═════ Data provided ═════

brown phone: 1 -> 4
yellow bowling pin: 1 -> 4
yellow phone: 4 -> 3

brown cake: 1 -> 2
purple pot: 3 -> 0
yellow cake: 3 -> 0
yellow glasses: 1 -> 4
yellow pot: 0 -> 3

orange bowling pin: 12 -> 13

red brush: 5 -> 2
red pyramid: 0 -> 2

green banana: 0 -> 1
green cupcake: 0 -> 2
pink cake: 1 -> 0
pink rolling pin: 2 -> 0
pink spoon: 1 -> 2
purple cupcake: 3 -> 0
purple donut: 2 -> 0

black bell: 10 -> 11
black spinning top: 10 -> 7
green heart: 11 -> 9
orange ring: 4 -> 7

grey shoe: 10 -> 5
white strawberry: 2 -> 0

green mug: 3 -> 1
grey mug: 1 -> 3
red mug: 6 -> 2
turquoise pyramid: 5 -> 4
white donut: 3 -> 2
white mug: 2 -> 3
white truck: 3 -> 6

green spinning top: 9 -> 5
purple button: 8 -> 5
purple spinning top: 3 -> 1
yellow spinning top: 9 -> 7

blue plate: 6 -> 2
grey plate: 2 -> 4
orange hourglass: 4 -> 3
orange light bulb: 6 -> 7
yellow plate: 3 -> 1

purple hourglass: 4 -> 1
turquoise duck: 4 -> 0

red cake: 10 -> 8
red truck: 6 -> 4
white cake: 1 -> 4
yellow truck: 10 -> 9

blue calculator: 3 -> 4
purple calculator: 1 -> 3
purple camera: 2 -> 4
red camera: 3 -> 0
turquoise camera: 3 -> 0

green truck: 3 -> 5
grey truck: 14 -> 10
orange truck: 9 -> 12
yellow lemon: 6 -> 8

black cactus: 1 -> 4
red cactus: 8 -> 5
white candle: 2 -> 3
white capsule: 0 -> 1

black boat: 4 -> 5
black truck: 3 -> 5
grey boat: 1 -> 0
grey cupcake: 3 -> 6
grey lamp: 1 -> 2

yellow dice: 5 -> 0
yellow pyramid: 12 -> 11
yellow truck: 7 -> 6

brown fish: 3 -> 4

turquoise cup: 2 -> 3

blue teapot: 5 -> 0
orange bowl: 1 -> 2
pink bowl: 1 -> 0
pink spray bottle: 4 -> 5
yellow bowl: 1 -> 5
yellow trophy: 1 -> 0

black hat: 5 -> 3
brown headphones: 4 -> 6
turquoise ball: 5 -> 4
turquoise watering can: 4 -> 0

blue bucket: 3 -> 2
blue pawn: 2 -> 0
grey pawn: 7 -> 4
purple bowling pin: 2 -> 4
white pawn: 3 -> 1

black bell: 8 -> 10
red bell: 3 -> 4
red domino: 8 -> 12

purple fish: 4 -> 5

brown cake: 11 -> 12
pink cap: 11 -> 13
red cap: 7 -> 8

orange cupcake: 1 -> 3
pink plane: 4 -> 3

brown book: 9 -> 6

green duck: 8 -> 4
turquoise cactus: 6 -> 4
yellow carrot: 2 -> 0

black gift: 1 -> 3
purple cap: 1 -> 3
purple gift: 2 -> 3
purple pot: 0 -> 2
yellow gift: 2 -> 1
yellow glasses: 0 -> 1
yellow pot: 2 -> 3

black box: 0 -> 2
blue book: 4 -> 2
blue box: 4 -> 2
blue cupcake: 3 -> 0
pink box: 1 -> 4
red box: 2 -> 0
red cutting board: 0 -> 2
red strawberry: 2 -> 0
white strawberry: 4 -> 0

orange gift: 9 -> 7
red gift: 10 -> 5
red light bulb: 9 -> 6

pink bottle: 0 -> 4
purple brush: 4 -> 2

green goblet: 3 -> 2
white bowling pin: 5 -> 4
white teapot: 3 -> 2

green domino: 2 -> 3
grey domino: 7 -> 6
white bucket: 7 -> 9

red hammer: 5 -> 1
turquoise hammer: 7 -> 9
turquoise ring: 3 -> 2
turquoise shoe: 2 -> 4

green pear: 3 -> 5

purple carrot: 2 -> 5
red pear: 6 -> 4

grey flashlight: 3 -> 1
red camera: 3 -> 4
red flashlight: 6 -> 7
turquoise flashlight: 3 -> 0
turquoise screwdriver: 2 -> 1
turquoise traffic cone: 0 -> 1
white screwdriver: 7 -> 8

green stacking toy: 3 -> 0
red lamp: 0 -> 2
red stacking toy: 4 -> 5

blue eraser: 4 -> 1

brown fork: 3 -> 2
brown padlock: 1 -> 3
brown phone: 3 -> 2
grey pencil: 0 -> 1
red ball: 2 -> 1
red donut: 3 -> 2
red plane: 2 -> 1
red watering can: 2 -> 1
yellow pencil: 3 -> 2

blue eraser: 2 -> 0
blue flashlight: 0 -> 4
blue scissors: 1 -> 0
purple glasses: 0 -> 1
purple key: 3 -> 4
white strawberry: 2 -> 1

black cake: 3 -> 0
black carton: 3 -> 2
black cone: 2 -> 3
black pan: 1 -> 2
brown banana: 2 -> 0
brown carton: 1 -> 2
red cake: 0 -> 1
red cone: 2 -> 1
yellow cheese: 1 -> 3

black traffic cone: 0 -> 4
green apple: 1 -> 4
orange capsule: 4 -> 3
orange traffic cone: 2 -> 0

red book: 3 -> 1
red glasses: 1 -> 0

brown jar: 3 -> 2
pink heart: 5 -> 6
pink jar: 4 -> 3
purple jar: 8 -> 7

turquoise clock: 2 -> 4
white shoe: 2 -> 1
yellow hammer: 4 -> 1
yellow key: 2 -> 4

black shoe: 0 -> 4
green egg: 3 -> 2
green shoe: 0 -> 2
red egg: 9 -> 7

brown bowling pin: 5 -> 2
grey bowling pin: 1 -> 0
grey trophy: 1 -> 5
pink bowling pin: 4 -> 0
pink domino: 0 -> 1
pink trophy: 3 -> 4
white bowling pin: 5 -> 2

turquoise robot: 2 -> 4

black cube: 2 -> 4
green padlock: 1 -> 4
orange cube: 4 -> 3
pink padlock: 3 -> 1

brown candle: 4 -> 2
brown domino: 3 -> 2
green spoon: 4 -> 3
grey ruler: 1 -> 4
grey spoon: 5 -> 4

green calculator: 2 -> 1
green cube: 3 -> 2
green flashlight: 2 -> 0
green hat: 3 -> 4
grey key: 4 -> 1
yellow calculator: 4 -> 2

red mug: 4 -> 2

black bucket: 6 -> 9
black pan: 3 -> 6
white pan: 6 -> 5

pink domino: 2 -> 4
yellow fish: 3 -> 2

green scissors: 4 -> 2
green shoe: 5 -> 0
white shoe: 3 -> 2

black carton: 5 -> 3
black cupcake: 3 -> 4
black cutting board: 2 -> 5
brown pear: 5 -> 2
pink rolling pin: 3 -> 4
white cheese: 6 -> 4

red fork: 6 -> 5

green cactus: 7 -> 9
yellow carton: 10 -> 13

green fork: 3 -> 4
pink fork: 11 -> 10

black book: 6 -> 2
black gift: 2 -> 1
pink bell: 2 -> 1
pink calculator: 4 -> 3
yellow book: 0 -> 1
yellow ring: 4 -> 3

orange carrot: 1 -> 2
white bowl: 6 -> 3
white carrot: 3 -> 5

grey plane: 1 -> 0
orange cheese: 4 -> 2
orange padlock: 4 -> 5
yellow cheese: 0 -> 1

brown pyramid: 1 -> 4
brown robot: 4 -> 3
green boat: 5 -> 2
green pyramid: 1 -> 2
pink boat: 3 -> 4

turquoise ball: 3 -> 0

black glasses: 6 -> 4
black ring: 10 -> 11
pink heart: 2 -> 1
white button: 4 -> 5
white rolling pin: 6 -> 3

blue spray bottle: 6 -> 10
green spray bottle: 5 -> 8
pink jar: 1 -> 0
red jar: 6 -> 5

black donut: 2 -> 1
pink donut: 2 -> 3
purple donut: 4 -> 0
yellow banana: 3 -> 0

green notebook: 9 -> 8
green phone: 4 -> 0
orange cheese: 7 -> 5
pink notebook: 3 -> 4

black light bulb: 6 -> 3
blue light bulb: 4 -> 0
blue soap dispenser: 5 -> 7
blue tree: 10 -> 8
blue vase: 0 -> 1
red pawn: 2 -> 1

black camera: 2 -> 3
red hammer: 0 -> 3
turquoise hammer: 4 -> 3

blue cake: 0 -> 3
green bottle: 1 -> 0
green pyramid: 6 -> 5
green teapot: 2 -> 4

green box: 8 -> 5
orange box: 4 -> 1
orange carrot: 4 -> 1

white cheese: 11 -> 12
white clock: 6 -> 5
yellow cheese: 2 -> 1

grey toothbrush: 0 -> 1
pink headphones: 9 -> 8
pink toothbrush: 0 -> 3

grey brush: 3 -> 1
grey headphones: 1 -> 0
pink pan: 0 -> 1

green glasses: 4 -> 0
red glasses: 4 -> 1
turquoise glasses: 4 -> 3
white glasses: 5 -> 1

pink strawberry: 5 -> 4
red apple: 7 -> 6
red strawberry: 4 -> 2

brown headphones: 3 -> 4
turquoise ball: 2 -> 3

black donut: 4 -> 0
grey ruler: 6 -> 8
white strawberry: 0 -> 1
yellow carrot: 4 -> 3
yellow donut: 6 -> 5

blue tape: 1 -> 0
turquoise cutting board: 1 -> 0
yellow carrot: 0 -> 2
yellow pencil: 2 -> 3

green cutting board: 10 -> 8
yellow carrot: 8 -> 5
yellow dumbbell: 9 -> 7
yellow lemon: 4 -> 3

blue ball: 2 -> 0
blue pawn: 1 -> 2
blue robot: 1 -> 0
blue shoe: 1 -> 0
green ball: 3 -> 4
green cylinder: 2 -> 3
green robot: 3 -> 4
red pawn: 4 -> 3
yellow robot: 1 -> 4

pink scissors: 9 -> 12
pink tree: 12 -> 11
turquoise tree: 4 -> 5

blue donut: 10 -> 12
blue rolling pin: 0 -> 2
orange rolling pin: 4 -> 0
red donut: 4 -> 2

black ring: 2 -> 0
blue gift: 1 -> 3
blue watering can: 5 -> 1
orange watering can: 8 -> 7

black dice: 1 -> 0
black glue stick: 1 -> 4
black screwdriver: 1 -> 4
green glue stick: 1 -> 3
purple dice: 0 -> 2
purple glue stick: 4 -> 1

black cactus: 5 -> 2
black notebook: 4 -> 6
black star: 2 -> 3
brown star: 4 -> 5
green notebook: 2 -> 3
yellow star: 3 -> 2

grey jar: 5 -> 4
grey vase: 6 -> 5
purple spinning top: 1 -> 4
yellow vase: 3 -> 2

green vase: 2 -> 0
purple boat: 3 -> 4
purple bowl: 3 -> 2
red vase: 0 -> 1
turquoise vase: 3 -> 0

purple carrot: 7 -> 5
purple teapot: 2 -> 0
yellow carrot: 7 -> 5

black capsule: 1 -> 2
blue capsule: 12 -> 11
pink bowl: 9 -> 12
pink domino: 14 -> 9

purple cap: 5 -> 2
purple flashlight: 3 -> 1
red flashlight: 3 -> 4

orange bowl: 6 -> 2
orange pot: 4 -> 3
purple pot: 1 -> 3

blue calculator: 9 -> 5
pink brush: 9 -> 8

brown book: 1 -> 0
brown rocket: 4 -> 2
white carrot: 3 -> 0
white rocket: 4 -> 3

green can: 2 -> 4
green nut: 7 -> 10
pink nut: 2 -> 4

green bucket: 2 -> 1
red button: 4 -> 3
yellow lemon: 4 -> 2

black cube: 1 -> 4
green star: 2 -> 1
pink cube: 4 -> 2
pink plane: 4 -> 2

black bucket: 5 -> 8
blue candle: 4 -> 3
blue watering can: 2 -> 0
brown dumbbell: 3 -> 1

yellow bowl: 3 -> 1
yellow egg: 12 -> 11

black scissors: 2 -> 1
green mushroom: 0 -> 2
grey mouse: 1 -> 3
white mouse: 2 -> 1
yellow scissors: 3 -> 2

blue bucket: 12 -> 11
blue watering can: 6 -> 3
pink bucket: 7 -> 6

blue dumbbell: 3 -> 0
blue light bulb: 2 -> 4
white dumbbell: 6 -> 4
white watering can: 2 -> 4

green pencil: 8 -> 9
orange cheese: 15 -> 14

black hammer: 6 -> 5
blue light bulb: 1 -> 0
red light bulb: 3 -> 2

═════

Would you please filter the lines above and copy every one that includes "teapot"?

blue teapot: 5 -> 0
white teapot: 3 -> 2
green teapot: 2 -> 4
purple teapot: 2 -> 0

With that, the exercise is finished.